> **WHAT IS NEEDED**
Restate word for word the lines of the records below, starting at the line that contains "yellow square at" and ending at the line that contains "purple rectangle: moved 2 px left, 2 px up", with both of those lines included and nothing else.

> **Data excerpts**

Segment Open

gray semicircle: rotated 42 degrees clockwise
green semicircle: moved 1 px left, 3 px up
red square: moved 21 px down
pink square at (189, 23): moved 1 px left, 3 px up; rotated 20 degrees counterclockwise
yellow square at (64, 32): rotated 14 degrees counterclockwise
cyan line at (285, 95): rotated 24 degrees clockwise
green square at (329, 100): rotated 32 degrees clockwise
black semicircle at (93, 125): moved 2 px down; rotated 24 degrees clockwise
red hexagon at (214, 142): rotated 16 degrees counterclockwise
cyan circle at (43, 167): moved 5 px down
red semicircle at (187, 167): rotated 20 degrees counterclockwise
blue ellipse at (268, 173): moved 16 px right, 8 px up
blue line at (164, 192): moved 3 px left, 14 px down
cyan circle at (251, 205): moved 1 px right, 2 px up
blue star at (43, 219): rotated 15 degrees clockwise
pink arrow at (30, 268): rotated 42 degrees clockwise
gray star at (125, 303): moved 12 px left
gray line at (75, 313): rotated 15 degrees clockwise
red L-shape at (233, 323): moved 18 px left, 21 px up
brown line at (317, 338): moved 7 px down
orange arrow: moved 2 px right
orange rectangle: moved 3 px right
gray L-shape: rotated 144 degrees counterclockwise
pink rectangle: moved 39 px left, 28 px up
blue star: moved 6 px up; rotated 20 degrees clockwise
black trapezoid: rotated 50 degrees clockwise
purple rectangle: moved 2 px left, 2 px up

Segment Closed
Segment Open

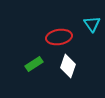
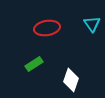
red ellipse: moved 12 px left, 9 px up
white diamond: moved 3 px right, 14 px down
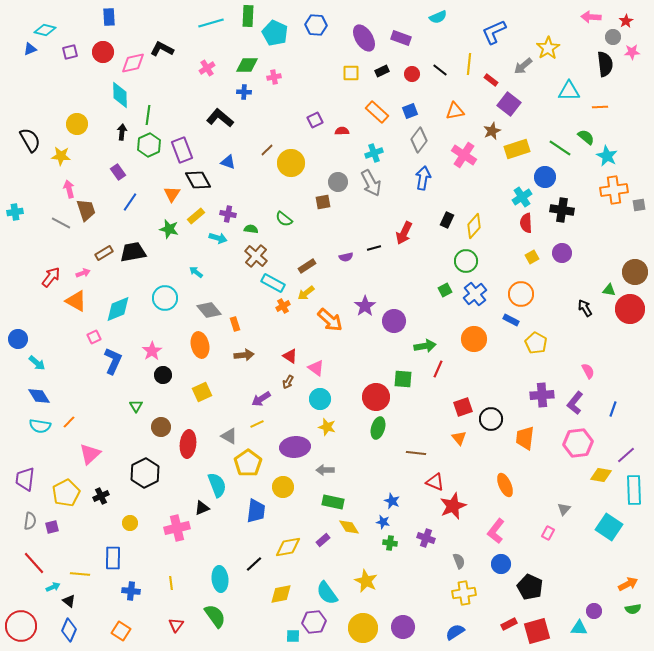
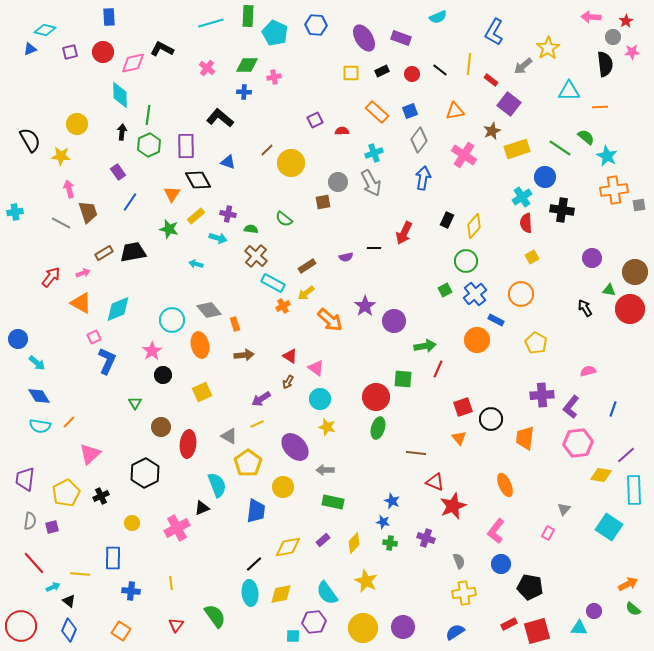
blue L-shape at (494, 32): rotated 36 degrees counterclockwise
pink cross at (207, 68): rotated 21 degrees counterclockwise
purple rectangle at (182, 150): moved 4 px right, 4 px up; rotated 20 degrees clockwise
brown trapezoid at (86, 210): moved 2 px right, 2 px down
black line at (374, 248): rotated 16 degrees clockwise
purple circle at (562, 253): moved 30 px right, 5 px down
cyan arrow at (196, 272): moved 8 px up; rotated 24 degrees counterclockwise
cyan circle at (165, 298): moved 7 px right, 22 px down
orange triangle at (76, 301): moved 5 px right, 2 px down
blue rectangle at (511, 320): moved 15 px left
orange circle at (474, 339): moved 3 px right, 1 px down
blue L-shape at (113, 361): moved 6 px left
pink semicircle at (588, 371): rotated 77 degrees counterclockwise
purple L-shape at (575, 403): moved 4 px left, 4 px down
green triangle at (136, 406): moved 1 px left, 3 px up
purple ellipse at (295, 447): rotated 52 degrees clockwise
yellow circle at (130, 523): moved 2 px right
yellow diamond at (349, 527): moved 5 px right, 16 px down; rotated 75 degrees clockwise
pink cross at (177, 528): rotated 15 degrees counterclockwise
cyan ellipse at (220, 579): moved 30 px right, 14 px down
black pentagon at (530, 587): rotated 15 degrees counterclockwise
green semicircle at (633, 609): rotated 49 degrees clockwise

Segment Closed

> **RESPONSE AREA**
yellow square at (64, 32): rotated 14 degrees counterclockwise
cyan line at (285, 95): rotated 24 degrees clockwise
green square at (329, 100): rotated 32 degrees clockwise
black semicircle at (93, 125): moved 2 px down; rotated 24 degrees clockwise
red hexagon at (214, 142): rotated 16 degrees counterclockwise
cyan circle at (43, 167): moved 5 px down
red semicircle at (187, 167): rotated 20 degrees counterclockwise
blue ellipse at (268, 173): moved 16 px right, 8 px up
blue line at (164, 192): moved 3 px left, 14 px down
cyan circle at (251, 205): moved 1 px right, 2 px up
blue star at (43, 219): rotated 15 degrees clockwise
pink arrow at (30, 268): rotated 42 degrees clockwise
gray star at (125, 303): moved 12 px left
gray line at (75, 313): rotated 15 degrees clockwise
red L-shape at (233, 323): moved 18 px left, 21 px up
brown line at (317, 338): moved 7 px down
orange arrow: moved 2 px right
orange rectangle: moved 3 px right
gray L-shape: rotated 144 degrees counterclockwise
pink rectangle: moved 39 px left, 28 px up
blue star: moved 6 px up; rotated 20 degrees clockwise
black trapezoid: rotated 50 degrees clockwise
purple rectangle: moved 2 px left, 2 px up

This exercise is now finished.